_Instructions to follow_:
Beneath this task are records; print exactly the stretch of them from the line with "SPOON (1st from" through the line with "PAWN (1st from", both ends included.

_Exercise data_:

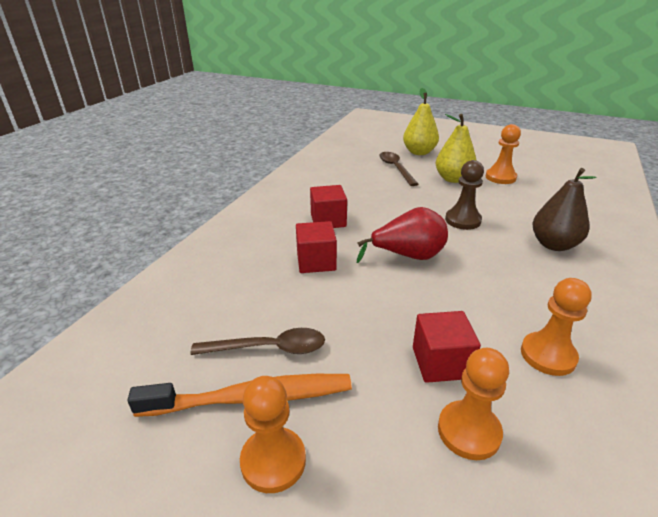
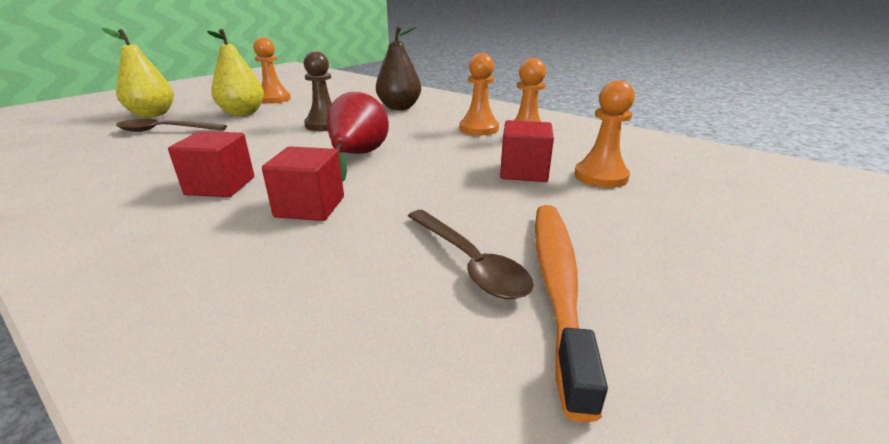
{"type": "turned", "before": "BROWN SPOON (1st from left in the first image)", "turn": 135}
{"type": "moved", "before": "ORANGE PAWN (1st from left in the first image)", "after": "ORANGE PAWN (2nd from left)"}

--

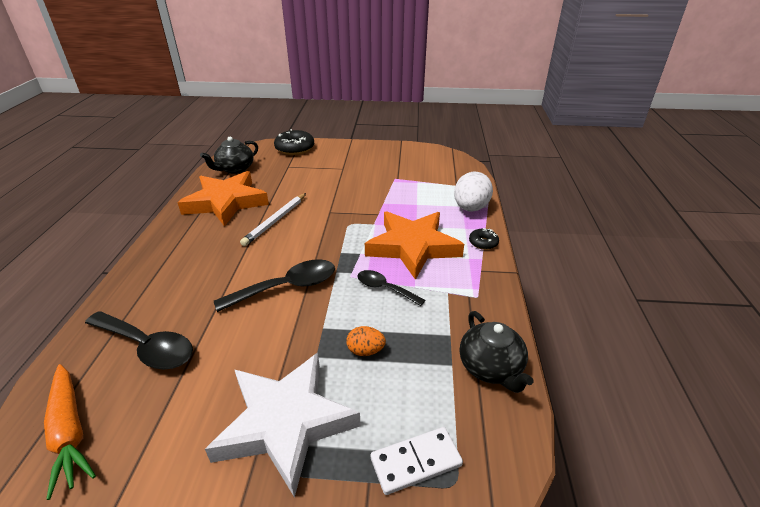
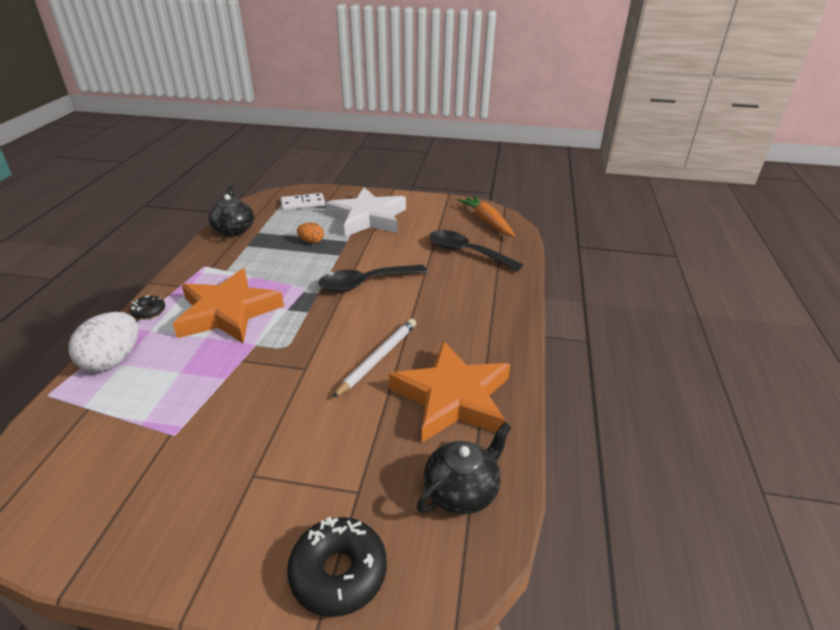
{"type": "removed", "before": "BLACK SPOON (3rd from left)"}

_Solution to the exercise_:
{"type": "turned", "before": "BROWN SPOON (1st from left in the first image)", "turn": 135}
{"type": "moved", "before": "ORANGE PAWN (1st from left in the first image)", "after": "ORANGE PAWN (2nd from left)"}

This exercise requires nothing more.